▶ Aim of the task: In the data below, one line contains "(418, 157) = (452, 224): none -> red brush" and a later one contains "(670, 211) = (657, 418): green". Print both, with every line between them, exactly and alone.

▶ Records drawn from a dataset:
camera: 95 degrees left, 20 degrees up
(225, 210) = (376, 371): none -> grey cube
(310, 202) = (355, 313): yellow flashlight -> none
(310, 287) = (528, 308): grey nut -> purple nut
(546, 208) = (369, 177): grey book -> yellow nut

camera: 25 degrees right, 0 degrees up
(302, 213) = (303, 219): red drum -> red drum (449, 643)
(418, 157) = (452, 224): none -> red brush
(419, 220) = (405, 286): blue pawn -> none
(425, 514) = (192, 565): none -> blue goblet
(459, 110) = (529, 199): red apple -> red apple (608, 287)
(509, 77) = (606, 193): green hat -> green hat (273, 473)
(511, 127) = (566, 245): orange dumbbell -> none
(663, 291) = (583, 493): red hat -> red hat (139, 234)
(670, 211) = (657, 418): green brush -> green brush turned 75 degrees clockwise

==

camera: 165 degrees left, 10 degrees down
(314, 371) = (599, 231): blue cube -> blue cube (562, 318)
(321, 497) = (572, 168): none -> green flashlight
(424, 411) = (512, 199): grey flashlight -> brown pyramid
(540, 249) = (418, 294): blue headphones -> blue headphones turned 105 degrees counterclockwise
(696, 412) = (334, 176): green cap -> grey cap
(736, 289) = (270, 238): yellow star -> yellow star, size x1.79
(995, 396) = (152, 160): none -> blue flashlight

▶ Solution:
(418, 157) = (452, 224): none -> red brush
(419, 220) = (405, 286): blue pawn -> none
(425, 514) = (192, 565): none -> blue goblet
(459, 110) = (529, 199): red apple -> red apple (608, 287)
(509, 77) = (606, 193): green hat -> green hat (273, 473)
(511, 127) = (566, 245): orange dumbbell -> none
(663, 291) = (583, 493): red hat -> red hat (139, 234)
(670, 211) = (657, 418): green brush -> green brush turned 75 degrees clockwise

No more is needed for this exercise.